Task brief. Only one stretch of the data below is needed. Output the lines from the one with "MIC pin GND: 3V3 -> GND" up to and including the one with "MATRIX pin DIN: D15 -> D12", exactly as they stand.

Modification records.
::::::::

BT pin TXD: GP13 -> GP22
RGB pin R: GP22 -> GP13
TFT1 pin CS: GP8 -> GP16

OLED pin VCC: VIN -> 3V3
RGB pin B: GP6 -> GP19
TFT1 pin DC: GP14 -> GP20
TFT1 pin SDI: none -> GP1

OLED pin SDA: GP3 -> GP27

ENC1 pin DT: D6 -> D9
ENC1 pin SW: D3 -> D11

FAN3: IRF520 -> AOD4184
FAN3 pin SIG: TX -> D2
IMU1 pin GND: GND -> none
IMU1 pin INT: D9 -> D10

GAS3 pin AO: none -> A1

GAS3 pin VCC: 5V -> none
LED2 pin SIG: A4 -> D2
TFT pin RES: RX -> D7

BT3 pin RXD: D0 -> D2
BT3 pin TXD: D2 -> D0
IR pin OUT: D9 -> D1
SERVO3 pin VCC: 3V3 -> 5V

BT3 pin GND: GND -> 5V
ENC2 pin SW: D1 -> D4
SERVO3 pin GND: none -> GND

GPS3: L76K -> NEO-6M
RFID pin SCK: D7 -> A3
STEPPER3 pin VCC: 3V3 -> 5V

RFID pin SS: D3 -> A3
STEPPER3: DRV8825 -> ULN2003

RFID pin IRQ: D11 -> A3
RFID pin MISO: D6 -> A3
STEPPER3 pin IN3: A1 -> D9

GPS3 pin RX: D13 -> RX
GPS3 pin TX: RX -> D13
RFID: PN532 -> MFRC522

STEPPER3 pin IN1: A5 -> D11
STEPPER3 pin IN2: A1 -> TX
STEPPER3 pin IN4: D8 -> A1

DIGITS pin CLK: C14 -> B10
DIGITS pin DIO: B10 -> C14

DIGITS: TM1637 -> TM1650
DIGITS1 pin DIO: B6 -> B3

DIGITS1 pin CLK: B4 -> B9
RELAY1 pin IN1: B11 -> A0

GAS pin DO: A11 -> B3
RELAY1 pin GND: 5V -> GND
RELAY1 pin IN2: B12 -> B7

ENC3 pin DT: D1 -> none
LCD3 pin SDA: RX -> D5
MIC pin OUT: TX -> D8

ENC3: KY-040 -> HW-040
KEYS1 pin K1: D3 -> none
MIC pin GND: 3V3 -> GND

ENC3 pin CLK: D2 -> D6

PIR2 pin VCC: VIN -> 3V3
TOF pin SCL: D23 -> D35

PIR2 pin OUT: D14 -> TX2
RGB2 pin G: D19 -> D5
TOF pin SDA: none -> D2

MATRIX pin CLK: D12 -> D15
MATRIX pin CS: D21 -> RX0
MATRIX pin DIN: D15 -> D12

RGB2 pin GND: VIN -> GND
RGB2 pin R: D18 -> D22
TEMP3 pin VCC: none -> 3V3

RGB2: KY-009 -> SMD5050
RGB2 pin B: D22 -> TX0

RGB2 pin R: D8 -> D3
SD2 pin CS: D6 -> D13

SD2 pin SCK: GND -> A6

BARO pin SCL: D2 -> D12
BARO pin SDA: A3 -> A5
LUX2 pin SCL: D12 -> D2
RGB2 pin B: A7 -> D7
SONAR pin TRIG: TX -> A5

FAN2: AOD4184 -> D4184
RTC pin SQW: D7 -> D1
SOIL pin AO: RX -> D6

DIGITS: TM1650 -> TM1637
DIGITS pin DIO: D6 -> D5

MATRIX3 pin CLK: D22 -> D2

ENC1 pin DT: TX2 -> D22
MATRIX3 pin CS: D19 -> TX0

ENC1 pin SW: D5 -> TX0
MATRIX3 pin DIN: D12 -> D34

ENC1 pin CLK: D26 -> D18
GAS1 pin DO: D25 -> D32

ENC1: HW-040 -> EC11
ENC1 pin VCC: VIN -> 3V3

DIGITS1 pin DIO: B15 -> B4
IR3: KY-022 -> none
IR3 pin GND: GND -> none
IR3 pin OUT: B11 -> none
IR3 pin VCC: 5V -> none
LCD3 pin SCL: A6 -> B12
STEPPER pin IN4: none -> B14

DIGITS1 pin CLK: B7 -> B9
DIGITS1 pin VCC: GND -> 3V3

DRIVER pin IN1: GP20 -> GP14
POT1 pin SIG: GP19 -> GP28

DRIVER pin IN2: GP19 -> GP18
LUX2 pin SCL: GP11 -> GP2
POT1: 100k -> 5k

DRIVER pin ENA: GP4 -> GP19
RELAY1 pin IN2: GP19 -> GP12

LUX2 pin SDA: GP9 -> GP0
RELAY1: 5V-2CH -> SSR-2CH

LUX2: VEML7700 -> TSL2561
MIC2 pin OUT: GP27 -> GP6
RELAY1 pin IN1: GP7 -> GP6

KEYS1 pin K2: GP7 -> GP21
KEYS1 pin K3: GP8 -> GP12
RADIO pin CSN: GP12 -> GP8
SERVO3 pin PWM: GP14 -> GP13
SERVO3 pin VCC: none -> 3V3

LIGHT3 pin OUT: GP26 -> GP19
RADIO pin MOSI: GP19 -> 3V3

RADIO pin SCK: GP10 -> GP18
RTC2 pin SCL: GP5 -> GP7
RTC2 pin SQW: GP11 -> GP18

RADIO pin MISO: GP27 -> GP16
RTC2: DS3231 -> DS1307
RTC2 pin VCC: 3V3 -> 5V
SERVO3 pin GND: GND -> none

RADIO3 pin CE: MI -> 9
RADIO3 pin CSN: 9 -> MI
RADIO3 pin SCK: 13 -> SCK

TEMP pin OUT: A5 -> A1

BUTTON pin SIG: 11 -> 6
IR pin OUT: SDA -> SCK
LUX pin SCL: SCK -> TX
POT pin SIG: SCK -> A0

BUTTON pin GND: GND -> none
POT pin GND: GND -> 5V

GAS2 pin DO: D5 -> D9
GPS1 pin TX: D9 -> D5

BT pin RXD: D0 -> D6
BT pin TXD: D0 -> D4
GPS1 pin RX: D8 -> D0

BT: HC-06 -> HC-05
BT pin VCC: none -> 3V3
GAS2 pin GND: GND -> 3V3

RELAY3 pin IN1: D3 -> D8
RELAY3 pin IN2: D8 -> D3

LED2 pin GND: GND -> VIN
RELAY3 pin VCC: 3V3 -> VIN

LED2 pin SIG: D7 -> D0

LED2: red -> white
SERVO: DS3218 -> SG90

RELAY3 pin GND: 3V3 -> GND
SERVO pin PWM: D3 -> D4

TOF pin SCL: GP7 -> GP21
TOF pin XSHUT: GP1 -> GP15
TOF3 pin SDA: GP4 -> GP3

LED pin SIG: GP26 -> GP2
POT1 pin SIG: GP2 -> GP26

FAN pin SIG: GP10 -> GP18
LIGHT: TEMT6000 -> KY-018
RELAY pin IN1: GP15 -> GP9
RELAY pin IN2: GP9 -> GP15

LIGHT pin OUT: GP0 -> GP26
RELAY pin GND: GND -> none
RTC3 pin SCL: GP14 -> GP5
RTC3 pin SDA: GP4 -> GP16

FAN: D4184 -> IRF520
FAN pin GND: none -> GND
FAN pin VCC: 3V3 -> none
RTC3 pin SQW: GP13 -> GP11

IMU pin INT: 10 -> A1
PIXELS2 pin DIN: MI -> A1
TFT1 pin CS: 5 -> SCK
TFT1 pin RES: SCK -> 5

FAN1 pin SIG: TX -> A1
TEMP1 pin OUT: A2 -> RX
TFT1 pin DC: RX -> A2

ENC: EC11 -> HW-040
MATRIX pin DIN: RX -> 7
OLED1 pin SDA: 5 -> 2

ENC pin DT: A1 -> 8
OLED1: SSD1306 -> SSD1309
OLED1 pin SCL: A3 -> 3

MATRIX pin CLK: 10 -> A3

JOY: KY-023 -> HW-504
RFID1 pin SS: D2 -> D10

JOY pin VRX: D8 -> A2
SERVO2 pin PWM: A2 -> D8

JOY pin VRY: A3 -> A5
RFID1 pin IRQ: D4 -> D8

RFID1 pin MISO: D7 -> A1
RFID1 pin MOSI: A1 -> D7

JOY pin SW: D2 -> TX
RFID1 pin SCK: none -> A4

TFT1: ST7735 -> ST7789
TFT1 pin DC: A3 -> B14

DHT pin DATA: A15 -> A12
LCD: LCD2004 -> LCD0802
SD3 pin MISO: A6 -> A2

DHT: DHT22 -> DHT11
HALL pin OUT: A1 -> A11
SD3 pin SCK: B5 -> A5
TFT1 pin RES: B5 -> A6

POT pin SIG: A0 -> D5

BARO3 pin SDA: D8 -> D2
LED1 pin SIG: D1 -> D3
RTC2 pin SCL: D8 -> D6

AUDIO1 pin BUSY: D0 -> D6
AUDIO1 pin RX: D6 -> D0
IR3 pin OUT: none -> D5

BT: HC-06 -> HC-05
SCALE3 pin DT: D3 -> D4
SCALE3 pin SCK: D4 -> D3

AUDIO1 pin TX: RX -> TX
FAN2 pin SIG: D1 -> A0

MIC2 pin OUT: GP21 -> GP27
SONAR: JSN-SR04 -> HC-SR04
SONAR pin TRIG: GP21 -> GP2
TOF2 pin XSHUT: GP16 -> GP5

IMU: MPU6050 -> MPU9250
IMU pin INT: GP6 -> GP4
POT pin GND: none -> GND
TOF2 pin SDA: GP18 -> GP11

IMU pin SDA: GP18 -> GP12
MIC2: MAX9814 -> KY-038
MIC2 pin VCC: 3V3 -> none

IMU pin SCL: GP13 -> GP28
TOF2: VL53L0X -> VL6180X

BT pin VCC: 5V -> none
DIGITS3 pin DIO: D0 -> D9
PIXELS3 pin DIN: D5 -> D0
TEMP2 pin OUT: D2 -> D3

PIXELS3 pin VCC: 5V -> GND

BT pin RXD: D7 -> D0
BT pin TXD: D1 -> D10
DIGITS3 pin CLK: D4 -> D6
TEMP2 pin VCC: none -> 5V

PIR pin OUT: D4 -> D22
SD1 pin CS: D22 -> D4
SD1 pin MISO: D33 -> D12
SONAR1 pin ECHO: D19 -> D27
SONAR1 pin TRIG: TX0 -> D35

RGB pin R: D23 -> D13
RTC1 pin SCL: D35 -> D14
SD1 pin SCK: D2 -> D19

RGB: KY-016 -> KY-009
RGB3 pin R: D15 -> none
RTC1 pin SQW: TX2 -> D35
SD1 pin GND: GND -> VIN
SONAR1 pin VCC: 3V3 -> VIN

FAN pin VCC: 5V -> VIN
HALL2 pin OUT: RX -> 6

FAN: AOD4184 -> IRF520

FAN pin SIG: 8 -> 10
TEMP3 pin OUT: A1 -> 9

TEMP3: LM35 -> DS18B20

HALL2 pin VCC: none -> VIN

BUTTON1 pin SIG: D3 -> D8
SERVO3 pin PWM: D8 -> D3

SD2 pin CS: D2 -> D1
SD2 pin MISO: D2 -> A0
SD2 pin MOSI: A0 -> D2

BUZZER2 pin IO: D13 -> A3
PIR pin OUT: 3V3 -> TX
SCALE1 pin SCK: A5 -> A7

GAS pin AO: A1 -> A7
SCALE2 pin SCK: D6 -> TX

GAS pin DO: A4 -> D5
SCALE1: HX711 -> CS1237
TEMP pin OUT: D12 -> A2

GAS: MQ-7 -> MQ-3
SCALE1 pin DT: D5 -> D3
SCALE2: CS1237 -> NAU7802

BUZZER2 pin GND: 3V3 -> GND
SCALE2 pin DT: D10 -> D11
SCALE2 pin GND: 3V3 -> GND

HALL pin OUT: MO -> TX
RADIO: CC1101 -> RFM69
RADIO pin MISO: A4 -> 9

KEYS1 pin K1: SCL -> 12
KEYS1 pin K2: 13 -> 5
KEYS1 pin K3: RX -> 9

::::::::

Solution to this problem.
MIC pin GND: 3V3 -> GND

ENC3 pin CLK: D2 -> D6

PIR2 pin VCC: VIN -> 3V3
TOF pin SCL: D23 -> D35

PIR2 pin OUT: D14 -> TX2
RGB2 pin G: D19 -> D5
TOF pin SDA: none -> D2

MATRIX pin CLK: D12 -> D15
MATRIX pin CS: D21 -> RX0
MATRIX pin DIN: D15 -> D12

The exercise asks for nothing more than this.